WORK INSTRUCTION:
Each line of the listing below that includes "times" must be copied.

PROVIDED DATA:
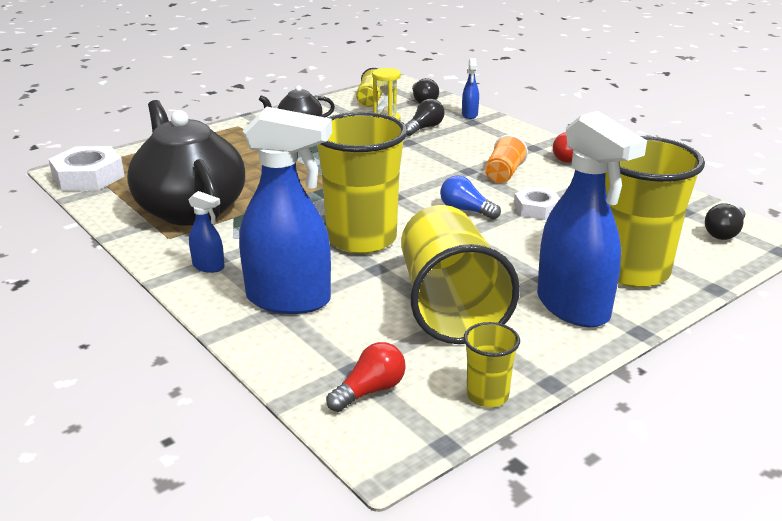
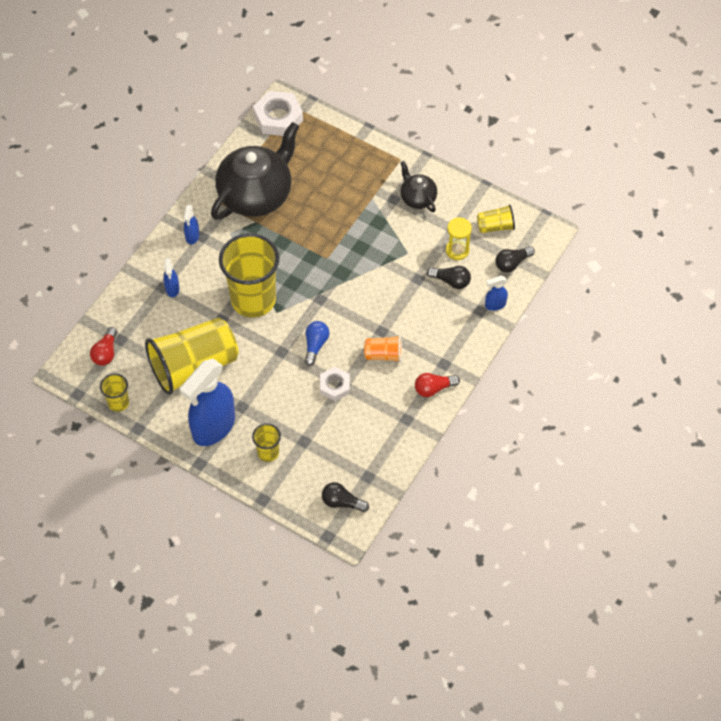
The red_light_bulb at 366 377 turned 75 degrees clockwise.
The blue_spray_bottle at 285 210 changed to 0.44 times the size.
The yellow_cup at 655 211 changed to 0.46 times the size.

OUTPUT FOR THIS TASK:
The blue_spray_bottle at 285 210 changed to 0.44 times the size.
The yellow_cup at 655 211 changed to 0.46 times the size.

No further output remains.